**Supplied material:**
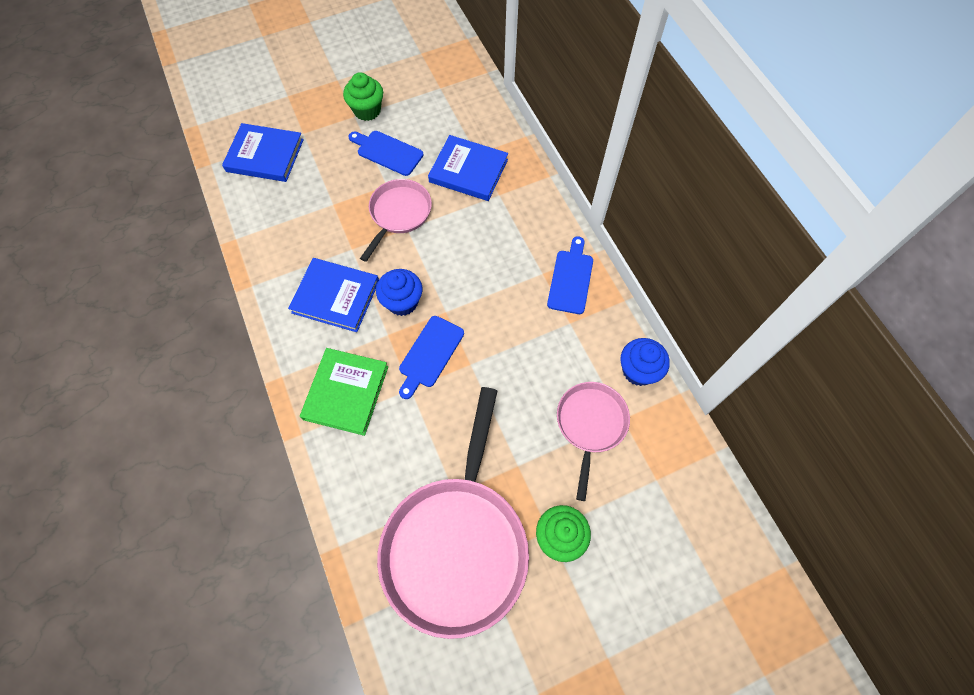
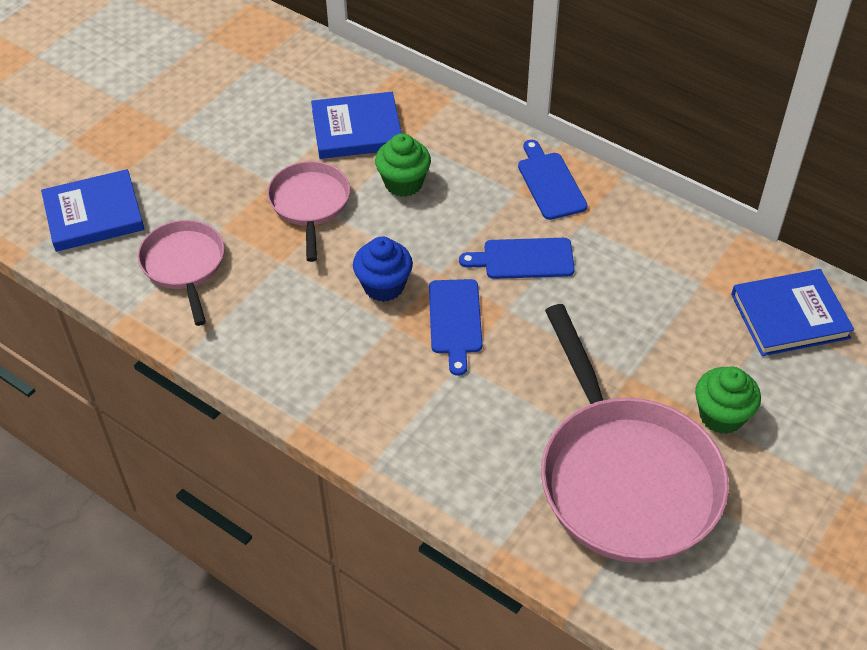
camera: 30 degrees left, 15 degrees down
(336, 296) = (301, 316): blue book -> blue book (789, 316)
(346, 392) = (390, 401): green book -> none
(367, 110) = (187, 118): green cupcake -> green cupcake (403, 183)
(387, 152) = (246, 149): blue cutting board -> blue cutting board (523, 259)
(590, 425) = (674, 304): pink pan -> pink pan (184, 265)
(638, 370) = (683, 234): blue cupcake -> none

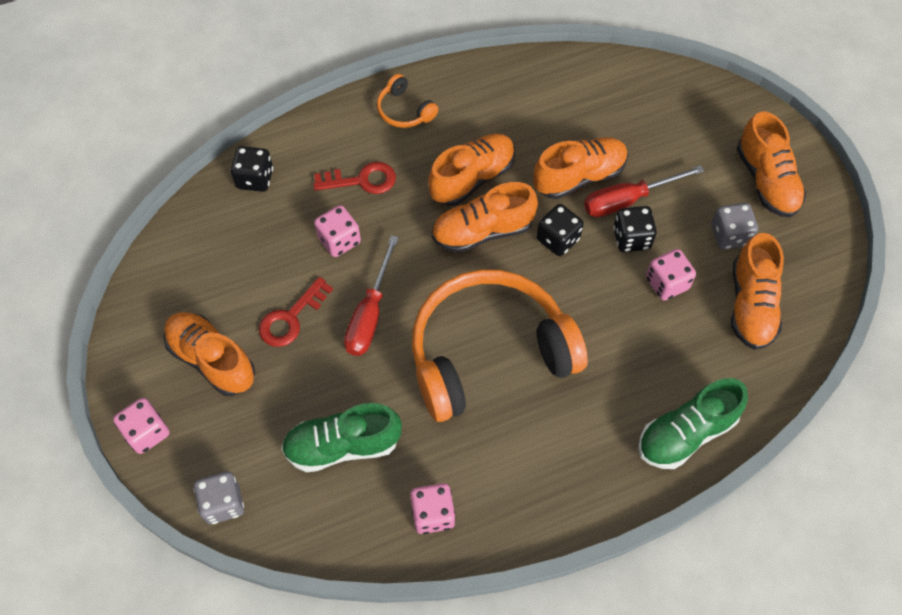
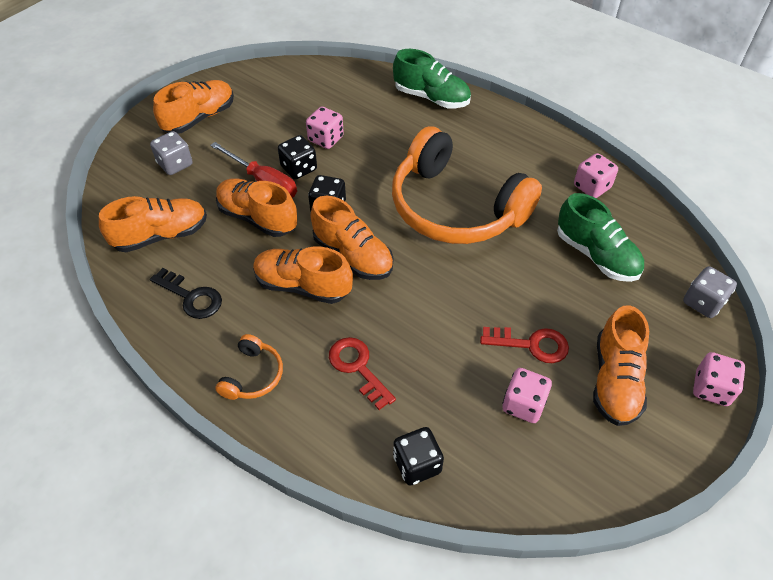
camera: 120 degrees left, 10 degrees down
(339, 240) = (433, 351): pink dice -> pink dice (523, 404)
(370, 314) = (483, 292): red screwdriver -> none
(512, 97) = (191, 297): none -> black key
(729, 235) = (262, 122): grey dice -> grey dice (175, 164)
(751, 305) = (314, 97): orange shoe -> orange shoe (161, 235)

**Activity:**
The response should consist of the lines above from the first through the one containing "(512, 97) = (191, 297): none -> black key", transcribed exactly, with every picture left out.

**Answer to this problem:**
camera: 30 degrees left, 15 degrees down
(336, 296) = (301, 316): blue book -> blue book (789, 316)
(346, 392) = (390, 401): green book -> none
(367, 110) = (187, 118): green cupcake -> green cupcake (403, 183)
(387, 152) = (246, 149): blue cutting board -> blue cutting board (523, 259)
(590, 425) = (674, 304): pink pan -> pink pan (184, 265)
(638, 370) = (683, 234): blue cupcake -> none

camera: 120 degrees left, 10 degrees down
(339, 240) = (433, 351): pink dice -> pink dice (523, 404)
(370, 314) = (483, 292): red screwdriver -> none
(512, 97) = (191, 297): none -> black key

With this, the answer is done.